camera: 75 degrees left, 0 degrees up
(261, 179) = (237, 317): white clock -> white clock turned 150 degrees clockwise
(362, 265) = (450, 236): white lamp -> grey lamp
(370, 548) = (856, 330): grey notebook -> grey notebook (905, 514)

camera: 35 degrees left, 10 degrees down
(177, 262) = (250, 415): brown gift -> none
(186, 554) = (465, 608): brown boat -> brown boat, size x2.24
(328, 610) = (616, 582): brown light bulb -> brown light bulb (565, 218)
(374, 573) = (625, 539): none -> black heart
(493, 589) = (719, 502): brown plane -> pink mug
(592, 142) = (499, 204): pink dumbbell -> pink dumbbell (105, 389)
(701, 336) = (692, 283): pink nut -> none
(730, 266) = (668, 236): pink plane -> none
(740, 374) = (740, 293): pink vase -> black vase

...

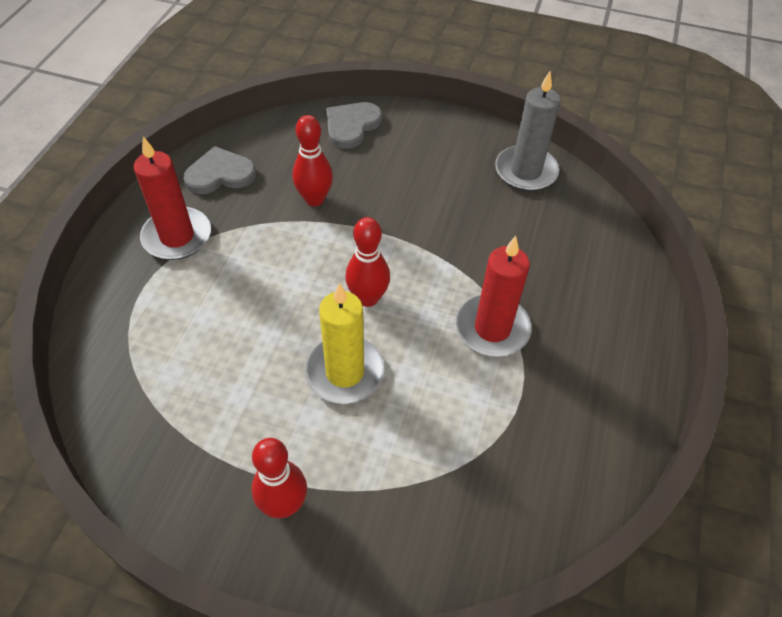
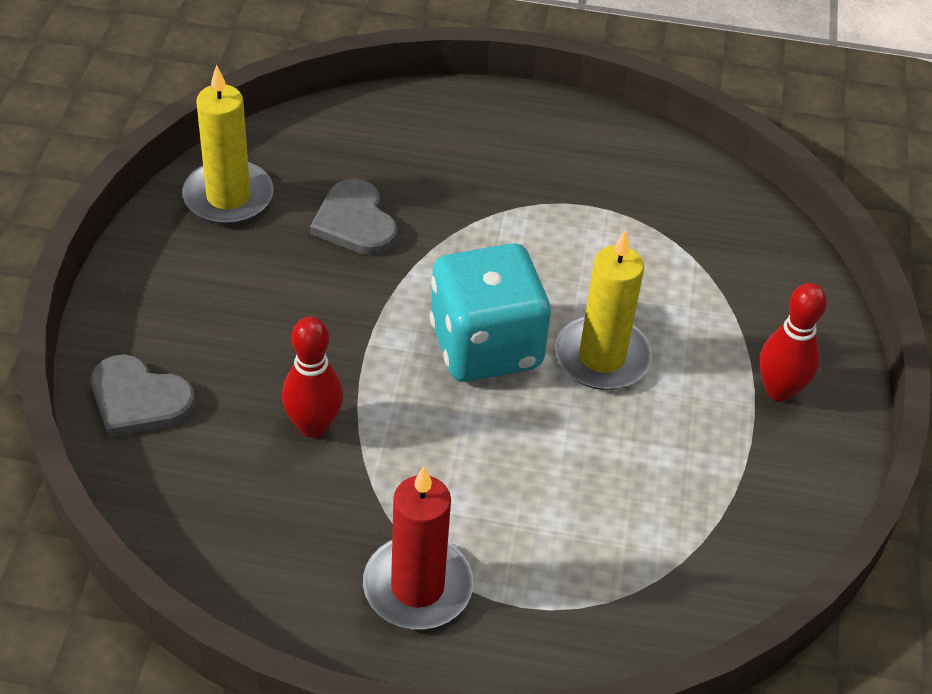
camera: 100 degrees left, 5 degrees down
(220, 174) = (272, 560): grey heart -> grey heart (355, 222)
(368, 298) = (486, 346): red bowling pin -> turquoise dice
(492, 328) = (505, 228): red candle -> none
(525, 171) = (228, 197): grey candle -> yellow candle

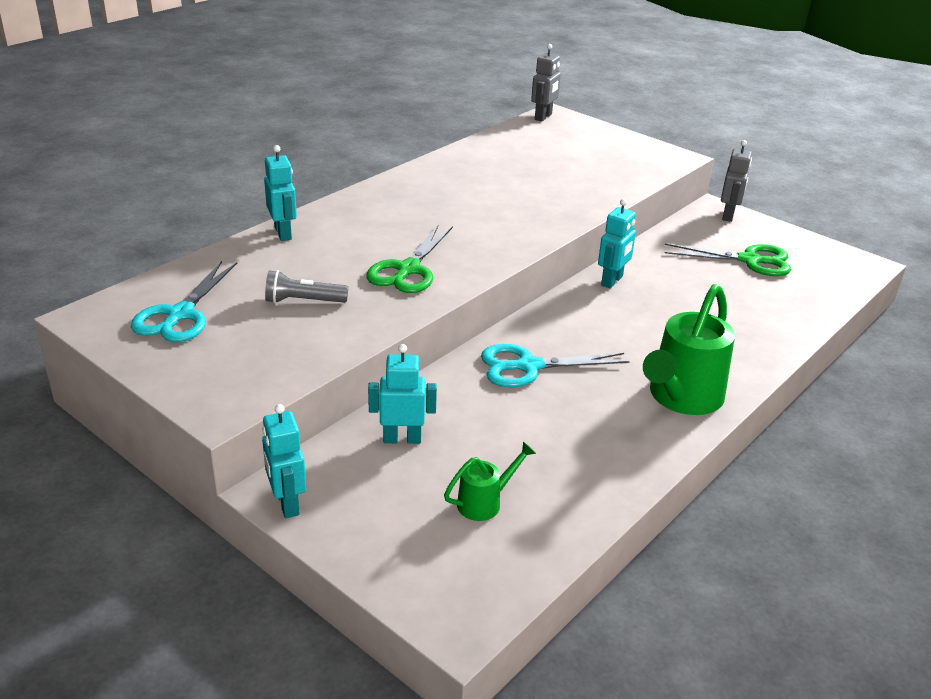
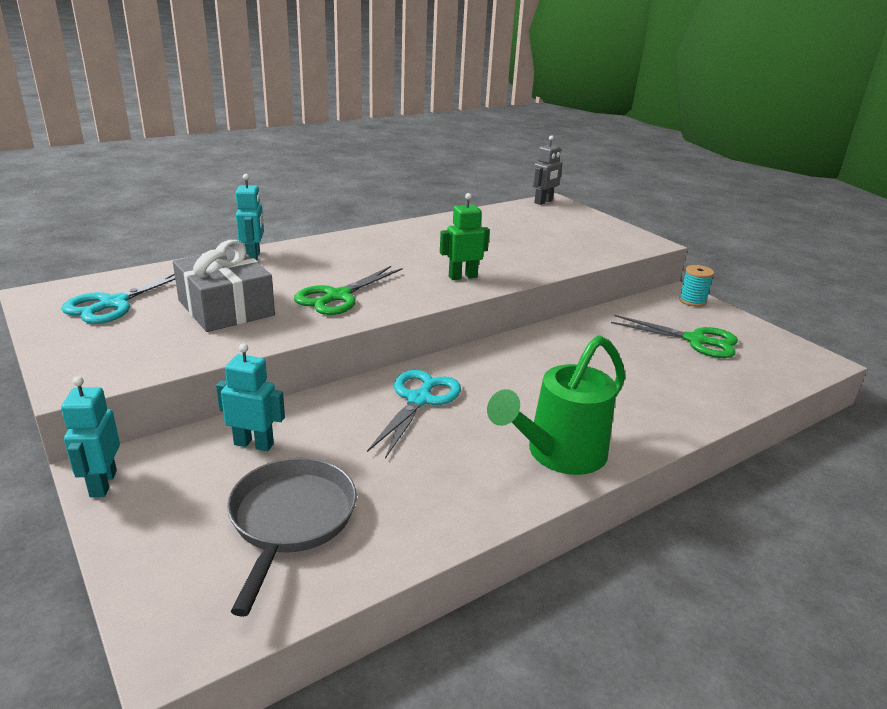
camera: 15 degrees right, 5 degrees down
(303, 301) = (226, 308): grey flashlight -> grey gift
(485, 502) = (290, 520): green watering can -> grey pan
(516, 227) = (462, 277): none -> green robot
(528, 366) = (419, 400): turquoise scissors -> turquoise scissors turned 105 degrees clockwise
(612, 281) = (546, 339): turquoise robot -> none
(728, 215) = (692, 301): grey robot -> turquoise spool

Assignment
Within the listing above, the range opens at the line with "(516, 227) = (462, 277): none -> green robot" and closes at the line with "(728, 215) = (692, 301): grey". Reproduce exactly the lines of that range, including both ends.

Solution to this exercise
(516, 227) = (462, 277): none -> green robot
(528, 366) = (419, 400): turquoise scissors -> turquoise scissors turned 105 degrees clockwise
(612, 281) = (546, 339): turquoise robot -> none
(728, 215) = (692, 301): grey robot -> turquoise spool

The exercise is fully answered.